(Beginning of RECORD EXTRACTS)
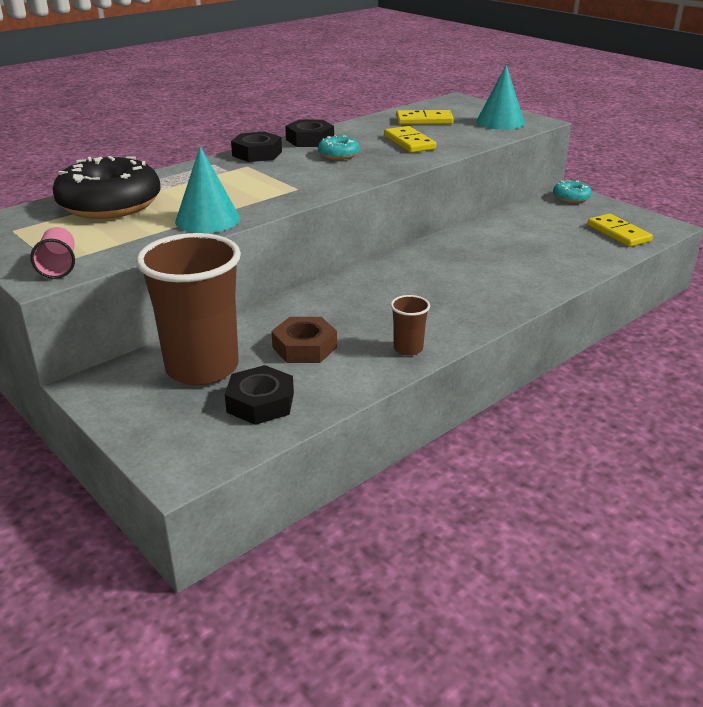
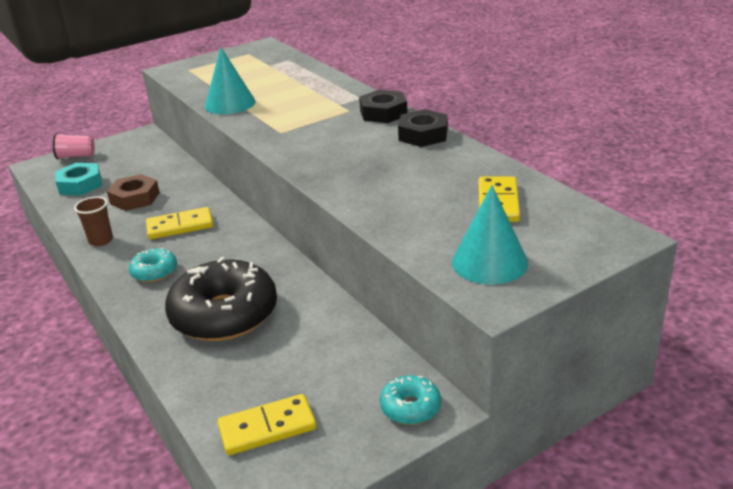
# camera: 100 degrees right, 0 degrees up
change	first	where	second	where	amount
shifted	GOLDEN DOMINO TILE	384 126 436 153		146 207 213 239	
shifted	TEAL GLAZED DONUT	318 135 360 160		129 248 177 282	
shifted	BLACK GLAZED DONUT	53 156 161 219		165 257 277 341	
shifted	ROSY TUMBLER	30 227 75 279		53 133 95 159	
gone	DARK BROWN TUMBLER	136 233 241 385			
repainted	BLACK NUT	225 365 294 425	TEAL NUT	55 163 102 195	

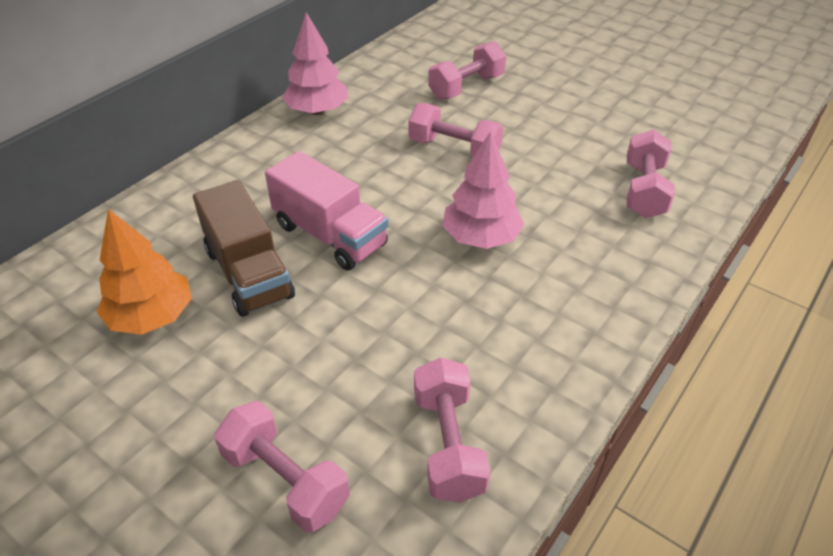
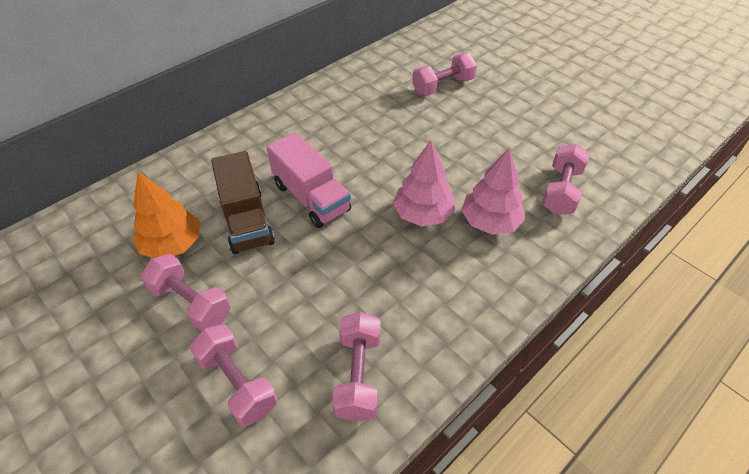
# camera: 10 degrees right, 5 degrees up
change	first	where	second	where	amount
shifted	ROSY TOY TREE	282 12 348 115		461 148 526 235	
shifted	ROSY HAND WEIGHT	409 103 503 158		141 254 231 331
(End of RECORD EXTRACTS)
* WORK TO COMPLETE: For this exercise, output the records exactly but omit their pictures.

* WRITTEN RESPONSE:
# camera: 100 degrees right, 0 degrees up
change	first	where	second	where	amount
shifted	GOLDEN DOMINO TILE	384 126 436 153		146 207 213 239	
shifted	TEAL GLAZED DONUT	318 135 360 160		129 248 177 282	
shifted	BLACK GLAZED DONUT	53 156 161 219		165 257 277 341	
shifted	ROSY TUMBLER	30 227 75 279		53 133 95 159	
gone	DARK BROWN TUMBLER	136 233 241 385			
repainted	BLACK NUT	225 365 294 425	TEAL NUT	55 163 102 195	

# camera: 10 degrees right, 5 degrees up
change	first	where	second	where	amount
shifted	ROSY TOY TREE	282 12 348 115		461 148 526 235	
shifted	ROSY HAND WEIGHT	409 103 503 158		141 254 231 331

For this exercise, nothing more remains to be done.